**WHAT NEEDS TO BE DONE:** Should a line in the entries below contain "degrees", return that line.

**Stored dataset items:**
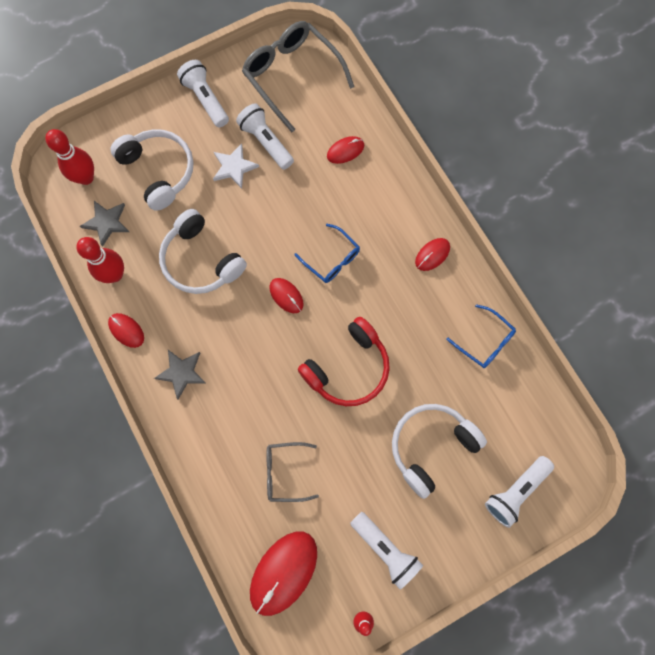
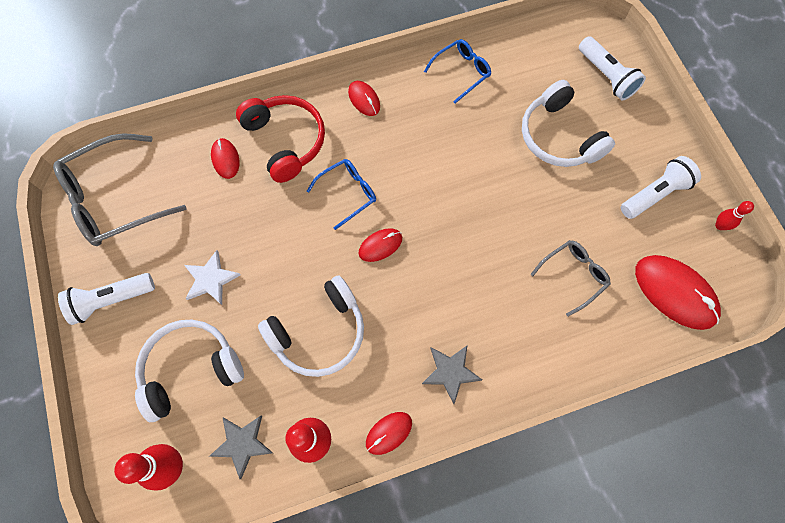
camera: 80 degrees left, 5 degrees down
(266, 142) = (190, 239): white flashlight -> none
(285, 472) = (573, 275): grey glasses -> grey glasses turned 135 degrees counterclockwise
(348, 368) = (470, 197): red headphones -> red headphones (286, 141)

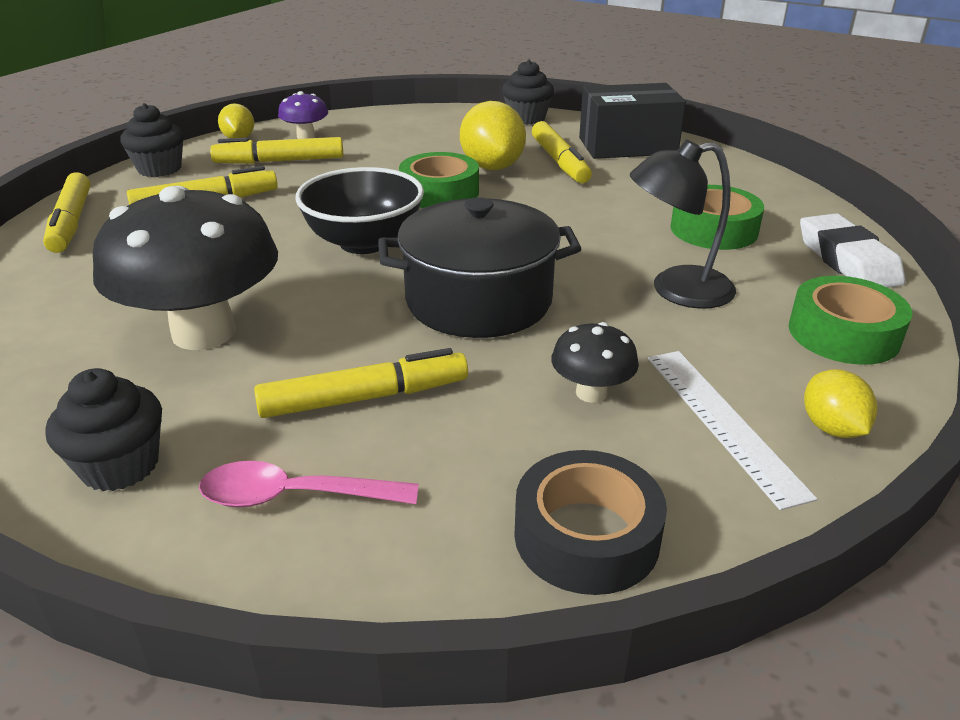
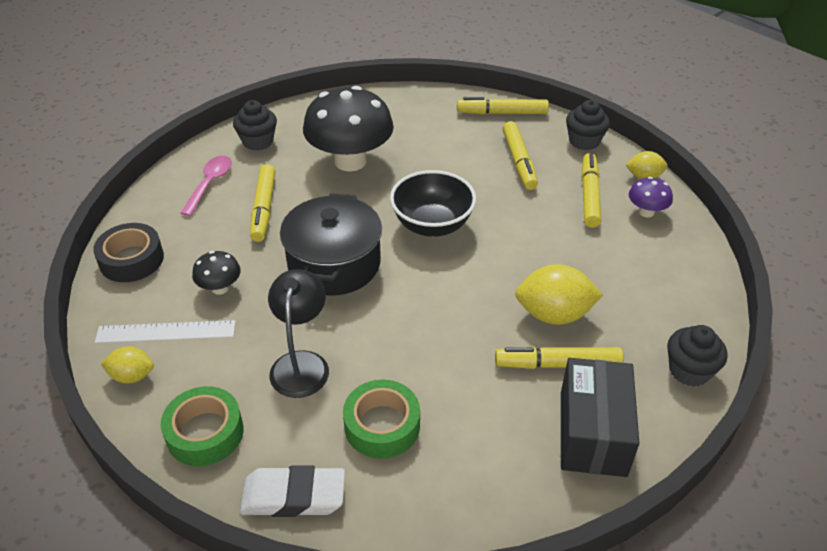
camera: 105 degrees right, 10 degrees up
(439, 192) = (506, 273): green tape -> none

**REPLY TO THE EXERCISE:**
camera: 80 degrees left, 5 degrees down
(285, 472) = (573, 275): grey glasses -> grey glasses turned 135 degrees counterclockwise
camera: 105 degrees right, 10 degrees up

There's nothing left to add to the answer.